* [Instructions to follow]
Copy the rows word for word, starting with the line containing "immaculate [583, 1954]" and ending with the last row.
·····
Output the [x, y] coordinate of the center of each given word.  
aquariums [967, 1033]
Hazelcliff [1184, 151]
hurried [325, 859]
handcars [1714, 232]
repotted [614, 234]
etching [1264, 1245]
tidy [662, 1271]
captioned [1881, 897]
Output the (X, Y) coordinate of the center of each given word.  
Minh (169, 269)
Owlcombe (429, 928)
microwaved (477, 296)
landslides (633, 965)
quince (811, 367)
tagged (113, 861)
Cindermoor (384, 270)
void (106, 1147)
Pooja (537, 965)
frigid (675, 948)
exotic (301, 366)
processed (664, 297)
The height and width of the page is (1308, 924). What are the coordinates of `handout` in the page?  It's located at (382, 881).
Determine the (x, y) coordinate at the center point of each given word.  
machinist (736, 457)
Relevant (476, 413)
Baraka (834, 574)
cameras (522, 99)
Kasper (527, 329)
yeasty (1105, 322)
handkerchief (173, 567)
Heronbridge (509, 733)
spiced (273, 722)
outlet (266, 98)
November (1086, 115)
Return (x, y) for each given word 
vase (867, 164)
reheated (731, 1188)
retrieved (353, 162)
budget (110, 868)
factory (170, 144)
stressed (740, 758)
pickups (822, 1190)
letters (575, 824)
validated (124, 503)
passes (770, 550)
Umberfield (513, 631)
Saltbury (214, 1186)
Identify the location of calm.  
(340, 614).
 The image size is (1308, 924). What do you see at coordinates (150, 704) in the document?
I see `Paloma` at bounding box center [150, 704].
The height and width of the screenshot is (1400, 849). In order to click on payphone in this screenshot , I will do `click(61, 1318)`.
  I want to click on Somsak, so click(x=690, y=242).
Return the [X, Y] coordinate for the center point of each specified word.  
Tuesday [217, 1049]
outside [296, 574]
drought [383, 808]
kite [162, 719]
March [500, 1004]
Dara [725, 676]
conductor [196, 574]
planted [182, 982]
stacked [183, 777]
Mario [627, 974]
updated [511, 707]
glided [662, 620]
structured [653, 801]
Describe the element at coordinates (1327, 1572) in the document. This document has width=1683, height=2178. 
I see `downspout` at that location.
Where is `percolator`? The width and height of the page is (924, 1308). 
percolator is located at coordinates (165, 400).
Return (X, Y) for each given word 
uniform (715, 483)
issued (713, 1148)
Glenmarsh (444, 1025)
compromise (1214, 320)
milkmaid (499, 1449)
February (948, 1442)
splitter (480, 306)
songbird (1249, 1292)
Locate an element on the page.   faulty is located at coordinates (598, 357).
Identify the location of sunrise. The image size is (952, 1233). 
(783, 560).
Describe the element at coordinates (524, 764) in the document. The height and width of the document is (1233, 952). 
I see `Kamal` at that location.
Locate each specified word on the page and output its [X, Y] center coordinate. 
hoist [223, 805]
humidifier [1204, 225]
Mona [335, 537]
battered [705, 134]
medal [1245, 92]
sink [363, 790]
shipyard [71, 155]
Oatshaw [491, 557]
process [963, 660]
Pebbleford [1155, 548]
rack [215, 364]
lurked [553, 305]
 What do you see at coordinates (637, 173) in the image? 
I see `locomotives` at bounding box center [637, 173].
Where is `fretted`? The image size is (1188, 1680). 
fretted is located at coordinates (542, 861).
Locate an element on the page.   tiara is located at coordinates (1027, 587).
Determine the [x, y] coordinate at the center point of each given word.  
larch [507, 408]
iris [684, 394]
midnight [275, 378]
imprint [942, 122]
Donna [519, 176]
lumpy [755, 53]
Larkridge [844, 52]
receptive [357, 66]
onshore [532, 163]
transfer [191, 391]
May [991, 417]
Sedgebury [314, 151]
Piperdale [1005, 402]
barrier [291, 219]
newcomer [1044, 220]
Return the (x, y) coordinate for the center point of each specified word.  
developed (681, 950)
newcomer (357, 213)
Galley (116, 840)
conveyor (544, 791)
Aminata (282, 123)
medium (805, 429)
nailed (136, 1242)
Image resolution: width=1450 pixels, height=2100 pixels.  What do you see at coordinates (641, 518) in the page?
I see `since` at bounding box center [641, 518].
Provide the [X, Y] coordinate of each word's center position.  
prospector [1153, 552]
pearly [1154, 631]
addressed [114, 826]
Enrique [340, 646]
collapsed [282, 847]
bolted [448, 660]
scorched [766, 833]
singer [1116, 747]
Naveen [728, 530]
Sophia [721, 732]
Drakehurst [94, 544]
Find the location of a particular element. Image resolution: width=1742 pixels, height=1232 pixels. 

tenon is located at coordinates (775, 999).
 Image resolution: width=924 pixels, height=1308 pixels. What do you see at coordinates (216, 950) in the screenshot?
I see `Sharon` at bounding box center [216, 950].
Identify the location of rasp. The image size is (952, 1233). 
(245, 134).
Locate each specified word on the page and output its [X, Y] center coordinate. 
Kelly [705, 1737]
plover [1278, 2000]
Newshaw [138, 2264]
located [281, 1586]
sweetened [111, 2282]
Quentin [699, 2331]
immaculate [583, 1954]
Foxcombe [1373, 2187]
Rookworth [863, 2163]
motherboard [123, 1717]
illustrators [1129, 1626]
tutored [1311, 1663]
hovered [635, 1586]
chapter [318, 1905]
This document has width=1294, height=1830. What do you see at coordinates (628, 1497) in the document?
·····
* [The reply]
immaculate [583, 1954]
Foxcombe [1373, 2187]
Rookworth [863, 2163]
motherboard [123, 1717]
illustrators [1129, 1626]
tutored [1311, 1663]
hovered [635, 1586]
chapter [318, 1905]
This document has width=1294, height=1830. What do you see at coordinates (628, 1497) in the document?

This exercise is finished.